▶ **Work to complete**
Please copy every line of the records below that holds the word "power".

[Geospatial object listing tasks]
______________________________
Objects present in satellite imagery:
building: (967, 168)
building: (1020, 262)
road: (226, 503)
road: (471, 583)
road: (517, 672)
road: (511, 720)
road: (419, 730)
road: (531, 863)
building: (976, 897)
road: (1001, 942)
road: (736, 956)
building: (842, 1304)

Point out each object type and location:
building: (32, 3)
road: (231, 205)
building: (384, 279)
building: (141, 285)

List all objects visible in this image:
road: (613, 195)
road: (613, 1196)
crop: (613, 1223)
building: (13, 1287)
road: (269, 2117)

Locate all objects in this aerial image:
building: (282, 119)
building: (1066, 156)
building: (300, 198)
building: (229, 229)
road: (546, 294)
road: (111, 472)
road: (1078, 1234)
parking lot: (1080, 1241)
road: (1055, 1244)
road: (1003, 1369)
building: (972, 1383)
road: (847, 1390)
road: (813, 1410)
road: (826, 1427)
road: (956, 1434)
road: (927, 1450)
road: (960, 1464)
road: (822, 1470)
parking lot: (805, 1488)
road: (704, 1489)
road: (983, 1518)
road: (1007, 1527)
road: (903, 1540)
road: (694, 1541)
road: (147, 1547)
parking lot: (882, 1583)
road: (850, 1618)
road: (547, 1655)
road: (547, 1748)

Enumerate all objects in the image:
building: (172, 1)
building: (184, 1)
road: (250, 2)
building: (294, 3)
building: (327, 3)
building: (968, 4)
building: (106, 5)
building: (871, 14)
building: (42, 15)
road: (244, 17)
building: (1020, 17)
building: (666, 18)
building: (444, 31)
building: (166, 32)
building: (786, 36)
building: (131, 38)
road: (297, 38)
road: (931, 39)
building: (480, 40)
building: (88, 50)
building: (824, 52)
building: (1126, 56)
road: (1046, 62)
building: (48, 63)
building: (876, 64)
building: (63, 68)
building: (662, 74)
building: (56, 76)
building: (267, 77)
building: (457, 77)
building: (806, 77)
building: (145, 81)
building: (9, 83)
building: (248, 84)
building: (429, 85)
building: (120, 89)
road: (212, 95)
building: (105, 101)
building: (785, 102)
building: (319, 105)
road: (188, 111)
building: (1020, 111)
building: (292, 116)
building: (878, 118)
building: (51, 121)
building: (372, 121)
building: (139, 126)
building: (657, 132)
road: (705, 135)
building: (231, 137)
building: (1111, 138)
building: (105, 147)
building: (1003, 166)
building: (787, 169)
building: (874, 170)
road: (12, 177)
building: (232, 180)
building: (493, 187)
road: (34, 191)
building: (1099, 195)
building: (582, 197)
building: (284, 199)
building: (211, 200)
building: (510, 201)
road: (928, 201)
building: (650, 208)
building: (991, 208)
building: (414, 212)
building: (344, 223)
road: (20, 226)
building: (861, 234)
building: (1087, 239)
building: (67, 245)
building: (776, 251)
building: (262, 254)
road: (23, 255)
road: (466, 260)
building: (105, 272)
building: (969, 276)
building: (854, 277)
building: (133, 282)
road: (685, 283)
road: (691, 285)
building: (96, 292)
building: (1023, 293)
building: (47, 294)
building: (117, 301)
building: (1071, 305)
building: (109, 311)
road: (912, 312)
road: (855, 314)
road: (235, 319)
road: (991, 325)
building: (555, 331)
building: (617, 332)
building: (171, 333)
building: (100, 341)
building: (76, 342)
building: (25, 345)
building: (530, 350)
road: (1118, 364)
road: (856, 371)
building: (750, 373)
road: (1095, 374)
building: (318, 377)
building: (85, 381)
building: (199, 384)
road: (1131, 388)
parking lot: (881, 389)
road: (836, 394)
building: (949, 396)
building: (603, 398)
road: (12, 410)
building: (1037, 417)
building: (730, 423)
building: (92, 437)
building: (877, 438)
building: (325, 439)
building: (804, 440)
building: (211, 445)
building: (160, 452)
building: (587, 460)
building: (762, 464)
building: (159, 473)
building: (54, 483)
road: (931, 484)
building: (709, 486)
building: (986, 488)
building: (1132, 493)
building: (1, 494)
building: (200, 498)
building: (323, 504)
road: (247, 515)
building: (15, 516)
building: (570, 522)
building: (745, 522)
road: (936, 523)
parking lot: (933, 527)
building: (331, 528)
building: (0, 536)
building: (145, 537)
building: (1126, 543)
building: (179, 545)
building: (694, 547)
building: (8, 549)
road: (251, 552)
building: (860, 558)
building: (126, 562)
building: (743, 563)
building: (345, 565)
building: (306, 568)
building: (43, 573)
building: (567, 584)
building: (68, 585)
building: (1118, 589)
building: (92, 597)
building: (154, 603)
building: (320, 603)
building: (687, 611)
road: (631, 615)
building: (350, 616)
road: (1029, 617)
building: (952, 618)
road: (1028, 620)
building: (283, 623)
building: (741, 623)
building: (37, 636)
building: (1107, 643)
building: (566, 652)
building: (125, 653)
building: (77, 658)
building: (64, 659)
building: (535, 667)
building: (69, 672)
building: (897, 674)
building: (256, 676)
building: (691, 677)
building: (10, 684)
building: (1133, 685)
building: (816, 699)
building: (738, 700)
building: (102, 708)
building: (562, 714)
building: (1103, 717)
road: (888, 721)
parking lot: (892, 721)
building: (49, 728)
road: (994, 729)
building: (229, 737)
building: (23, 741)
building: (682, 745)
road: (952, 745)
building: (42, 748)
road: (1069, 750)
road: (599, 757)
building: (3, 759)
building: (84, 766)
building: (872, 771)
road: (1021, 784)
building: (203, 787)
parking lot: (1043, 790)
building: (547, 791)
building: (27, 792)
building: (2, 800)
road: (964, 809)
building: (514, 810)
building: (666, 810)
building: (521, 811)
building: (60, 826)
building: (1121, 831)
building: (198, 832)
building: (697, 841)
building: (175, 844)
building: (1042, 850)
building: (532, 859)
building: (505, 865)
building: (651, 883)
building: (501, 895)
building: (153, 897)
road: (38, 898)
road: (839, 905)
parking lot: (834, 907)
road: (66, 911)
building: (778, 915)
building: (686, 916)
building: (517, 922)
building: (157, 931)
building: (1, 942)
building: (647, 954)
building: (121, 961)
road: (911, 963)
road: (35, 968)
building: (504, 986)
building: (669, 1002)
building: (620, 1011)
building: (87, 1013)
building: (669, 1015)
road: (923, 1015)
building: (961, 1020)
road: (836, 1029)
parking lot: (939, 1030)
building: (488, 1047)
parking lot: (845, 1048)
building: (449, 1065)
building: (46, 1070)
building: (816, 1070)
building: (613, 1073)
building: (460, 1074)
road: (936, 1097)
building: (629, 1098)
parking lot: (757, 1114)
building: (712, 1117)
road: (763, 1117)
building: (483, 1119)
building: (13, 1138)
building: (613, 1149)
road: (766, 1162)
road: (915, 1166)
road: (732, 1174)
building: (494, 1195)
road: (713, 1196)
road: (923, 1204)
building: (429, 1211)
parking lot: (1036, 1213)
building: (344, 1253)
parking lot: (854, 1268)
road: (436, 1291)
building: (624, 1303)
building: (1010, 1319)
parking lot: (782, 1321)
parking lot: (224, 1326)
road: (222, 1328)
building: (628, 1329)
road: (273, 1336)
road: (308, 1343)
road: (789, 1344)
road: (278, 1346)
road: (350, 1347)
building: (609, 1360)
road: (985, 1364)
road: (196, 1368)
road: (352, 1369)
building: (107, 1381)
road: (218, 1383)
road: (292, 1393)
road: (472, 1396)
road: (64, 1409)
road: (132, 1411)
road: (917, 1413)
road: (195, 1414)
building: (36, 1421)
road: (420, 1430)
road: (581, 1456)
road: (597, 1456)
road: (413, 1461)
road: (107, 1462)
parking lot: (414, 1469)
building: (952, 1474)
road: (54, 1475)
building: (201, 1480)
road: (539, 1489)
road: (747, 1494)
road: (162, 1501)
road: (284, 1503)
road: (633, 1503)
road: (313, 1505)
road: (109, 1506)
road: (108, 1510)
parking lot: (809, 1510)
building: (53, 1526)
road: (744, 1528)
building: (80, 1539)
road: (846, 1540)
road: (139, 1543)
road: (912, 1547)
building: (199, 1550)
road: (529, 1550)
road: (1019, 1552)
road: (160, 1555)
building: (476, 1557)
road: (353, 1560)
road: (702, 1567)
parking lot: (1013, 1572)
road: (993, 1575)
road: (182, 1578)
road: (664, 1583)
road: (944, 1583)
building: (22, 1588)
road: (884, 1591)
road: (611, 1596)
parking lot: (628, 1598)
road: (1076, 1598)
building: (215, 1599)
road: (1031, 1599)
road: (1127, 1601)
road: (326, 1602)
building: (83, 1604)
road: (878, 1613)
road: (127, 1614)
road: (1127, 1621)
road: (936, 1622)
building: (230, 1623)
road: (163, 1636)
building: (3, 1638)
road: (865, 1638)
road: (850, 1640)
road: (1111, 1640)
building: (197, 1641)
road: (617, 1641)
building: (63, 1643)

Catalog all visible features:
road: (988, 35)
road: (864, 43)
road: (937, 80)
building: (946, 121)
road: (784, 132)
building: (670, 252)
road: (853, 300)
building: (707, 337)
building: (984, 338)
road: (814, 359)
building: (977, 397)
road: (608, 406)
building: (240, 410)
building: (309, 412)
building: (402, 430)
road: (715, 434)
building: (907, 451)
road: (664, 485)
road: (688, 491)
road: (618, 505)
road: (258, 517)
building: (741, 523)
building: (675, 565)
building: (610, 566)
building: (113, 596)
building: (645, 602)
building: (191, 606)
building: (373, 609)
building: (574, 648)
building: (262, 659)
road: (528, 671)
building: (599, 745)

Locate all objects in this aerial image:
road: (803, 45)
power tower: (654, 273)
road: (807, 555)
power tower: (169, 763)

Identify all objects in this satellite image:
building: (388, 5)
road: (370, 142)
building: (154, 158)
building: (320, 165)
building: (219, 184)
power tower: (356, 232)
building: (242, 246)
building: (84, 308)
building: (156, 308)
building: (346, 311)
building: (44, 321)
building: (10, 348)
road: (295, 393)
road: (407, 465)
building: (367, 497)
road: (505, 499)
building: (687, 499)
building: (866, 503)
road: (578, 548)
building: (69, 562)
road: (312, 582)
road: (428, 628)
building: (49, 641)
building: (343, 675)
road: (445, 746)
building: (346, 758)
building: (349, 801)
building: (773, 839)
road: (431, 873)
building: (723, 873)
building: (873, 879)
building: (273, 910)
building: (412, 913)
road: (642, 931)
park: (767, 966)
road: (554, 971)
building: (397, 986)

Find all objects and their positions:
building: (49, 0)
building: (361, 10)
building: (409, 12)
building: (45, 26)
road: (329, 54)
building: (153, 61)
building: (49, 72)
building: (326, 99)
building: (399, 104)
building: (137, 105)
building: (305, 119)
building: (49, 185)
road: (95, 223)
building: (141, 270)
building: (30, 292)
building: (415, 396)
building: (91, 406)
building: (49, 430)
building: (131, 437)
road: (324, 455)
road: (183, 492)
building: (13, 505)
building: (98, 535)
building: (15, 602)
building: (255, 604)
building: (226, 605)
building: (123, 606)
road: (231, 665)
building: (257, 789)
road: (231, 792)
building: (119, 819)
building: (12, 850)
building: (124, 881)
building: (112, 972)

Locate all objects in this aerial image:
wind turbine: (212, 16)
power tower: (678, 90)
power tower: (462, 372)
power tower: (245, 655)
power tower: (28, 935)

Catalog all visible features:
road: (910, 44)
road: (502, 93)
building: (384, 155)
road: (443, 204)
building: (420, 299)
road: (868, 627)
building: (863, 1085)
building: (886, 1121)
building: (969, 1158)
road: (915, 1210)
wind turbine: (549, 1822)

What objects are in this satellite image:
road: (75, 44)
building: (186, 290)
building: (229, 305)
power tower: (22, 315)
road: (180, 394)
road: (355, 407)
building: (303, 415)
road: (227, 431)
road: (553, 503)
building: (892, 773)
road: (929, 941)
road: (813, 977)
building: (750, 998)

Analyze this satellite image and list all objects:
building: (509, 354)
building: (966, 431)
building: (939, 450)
______________________________
▶ **Answer to this problem**
power tower: (654, 273)
power tower: (169, 763)
power tower: (356, 232)
power tower: (678, 90)
power tower: (462, 372)
power tower: (245, 655)
power tower: (28, 935)
power tower: (22, 315)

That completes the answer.